**** SUPPLIED DATA ****

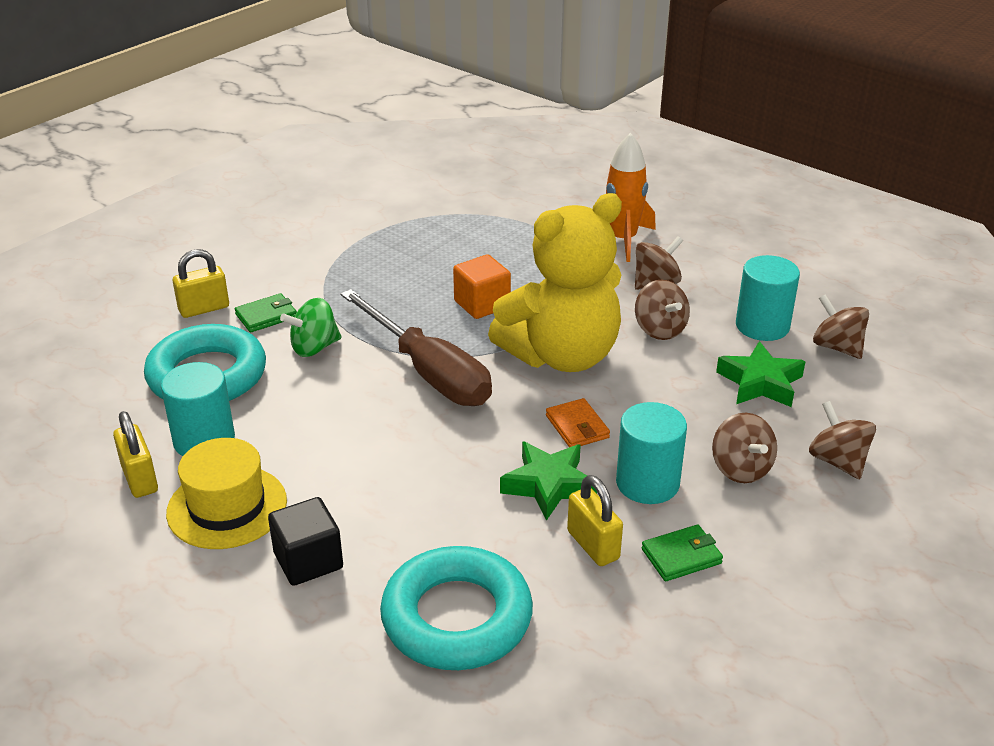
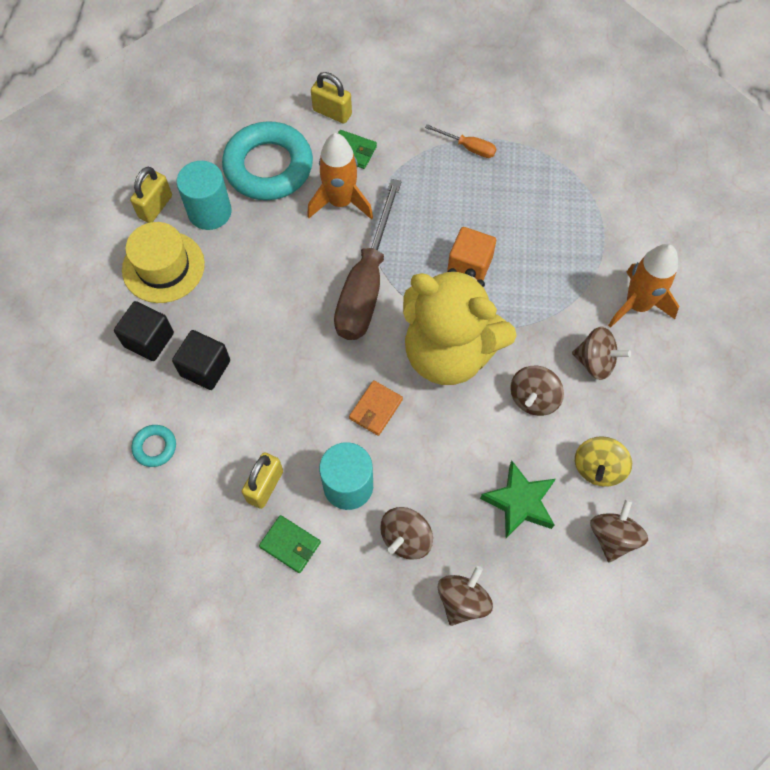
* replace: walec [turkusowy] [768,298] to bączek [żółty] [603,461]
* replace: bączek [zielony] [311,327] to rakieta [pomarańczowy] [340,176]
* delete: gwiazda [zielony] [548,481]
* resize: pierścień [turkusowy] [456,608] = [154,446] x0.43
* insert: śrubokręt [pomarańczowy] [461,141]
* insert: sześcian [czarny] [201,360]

****

### WHAT IS NEEDED
Copy each line in the entries above where "replace" turns up.

### COMPLETED TASK
* replace: walec [turkusowy] [768,298] to bączek [żółty] [603,461]
* replace: bączek [zielony] [311,327] to rakieta [pomarańczowy] [340,176]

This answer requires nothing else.